**WORK TO COMPLETE:**
Every line containing the word "bear" must be pulled from the records.

**DATA RECORDS:**
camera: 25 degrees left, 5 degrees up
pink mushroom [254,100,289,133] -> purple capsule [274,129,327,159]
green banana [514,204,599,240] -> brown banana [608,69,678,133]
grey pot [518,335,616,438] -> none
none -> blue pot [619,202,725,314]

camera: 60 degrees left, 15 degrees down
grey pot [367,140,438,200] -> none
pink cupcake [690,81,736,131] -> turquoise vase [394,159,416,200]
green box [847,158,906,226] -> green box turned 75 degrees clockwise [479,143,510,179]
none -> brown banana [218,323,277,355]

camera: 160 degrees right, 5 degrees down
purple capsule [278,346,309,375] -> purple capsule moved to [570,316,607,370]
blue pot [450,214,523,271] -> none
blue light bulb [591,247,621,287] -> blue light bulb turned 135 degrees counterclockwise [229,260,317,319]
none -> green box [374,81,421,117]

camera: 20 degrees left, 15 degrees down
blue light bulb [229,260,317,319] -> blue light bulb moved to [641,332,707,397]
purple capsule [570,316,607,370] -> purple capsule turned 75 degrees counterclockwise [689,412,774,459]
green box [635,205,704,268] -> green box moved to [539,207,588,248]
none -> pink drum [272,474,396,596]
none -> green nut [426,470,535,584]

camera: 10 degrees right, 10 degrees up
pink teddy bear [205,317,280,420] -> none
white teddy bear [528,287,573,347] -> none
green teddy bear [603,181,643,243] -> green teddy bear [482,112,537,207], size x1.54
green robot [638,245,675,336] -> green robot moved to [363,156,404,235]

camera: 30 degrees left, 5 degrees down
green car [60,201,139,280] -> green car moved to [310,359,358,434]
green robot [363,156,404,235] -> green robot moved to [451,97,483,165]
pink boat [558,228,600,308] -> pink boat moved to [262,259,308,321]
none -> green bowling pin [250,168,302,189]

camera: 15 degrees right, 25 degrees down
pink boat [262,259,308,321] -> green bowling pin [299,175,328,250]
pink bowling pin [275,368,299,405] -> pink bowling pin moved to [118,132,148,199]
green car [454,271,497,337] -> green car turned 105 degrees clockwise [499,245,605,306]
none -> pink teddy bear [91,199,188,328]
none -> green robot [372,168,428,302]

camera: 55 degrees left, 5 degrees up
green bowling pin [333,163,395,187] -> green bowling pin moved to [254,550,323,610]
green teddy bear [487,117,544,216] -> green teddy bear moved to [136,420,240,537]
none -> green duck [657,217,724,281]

**ANSWER SECTION:**
pink teddy bear [205,317,280,420] -> none
white teddy bear [528,287,573,347] -> none
green teddy bear [603,181,643,243] -> green teddy bear [482,112,537,207], size x1.54
none -> pink teddy bear [91,199,188,328]
green teddy bear [487,117,544,216] -> green teddy bear moved to [136,420,240,537]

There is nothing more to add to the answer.